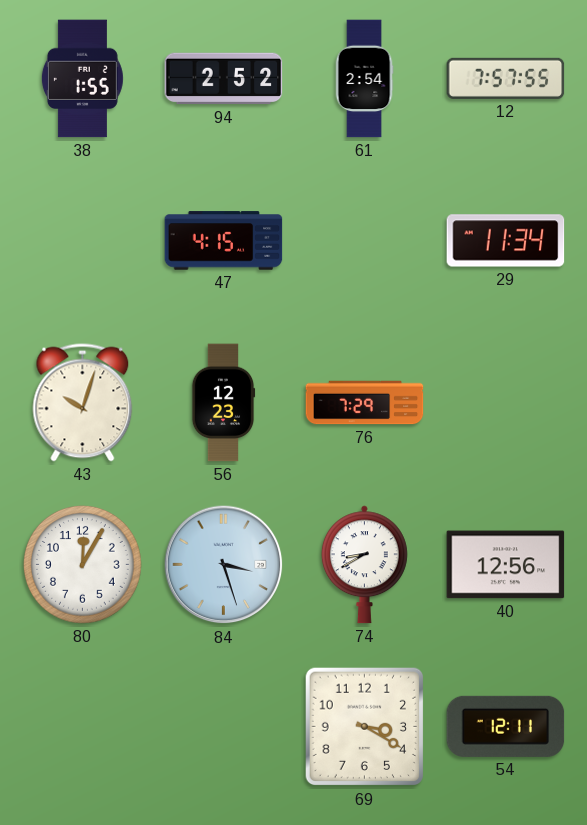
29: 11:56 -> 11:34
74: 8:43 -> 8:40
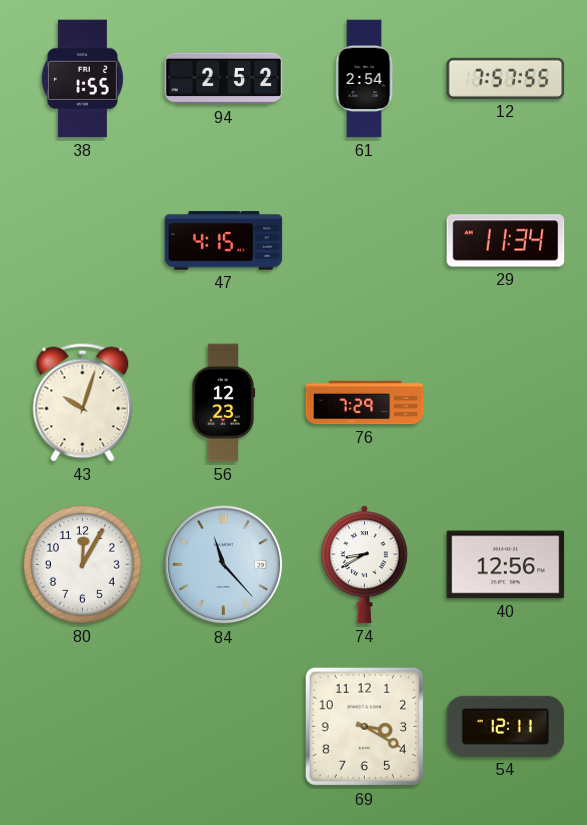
84: 3:27 -> 11:23
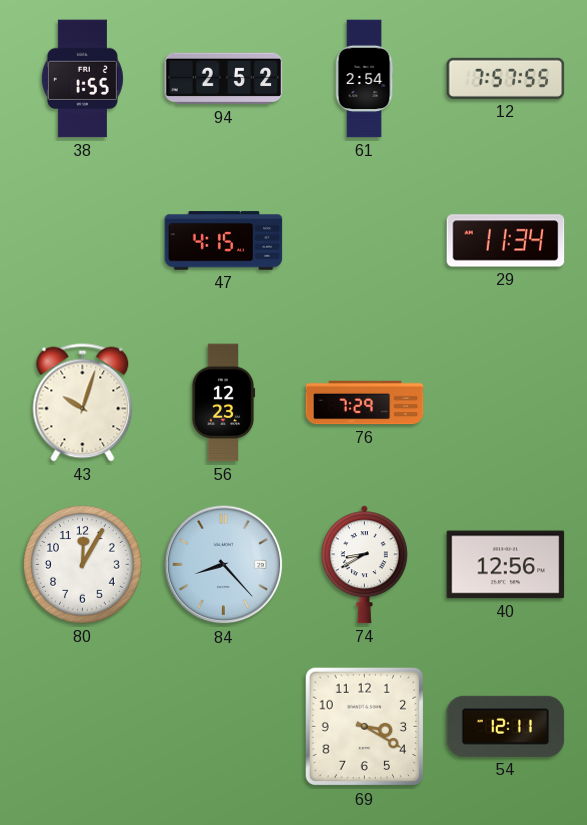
84: 11:23 -> 8:23
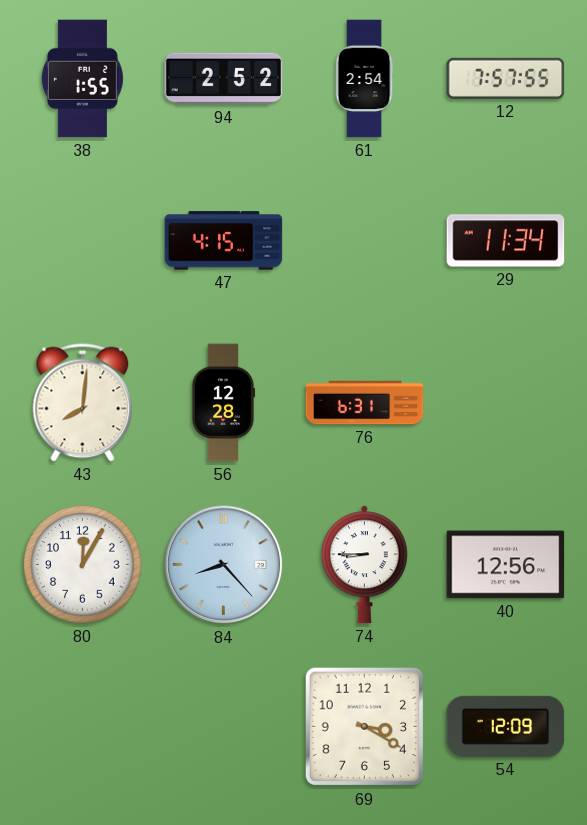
43: 10:03 -> 8:01
56: 12:23 -> 12:28
76: 7:29 -> 6:31
74: 8:40 -> 8:45
54: 12:11 -> 12:09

**Task brief:**
Convert the lines above into a JSON list of strings, one string per line, omitting blank lines and the picture markers.

**Answer for this exercise:**
[
  "29: 11:56 -> 11:34",
  "74: 8:43 -> 8:40",
  "84: 3:27 -> 11:23",
  "84: 11:23 -> 8:23",
  "43: 10:03 -> 8:01",
  "56: 12:23 -> 12:28",
  "76: 7:29 -> 6:31",
  "74: 8:40 -> 8:45",
  "54: 12:11 -> 12:09"
]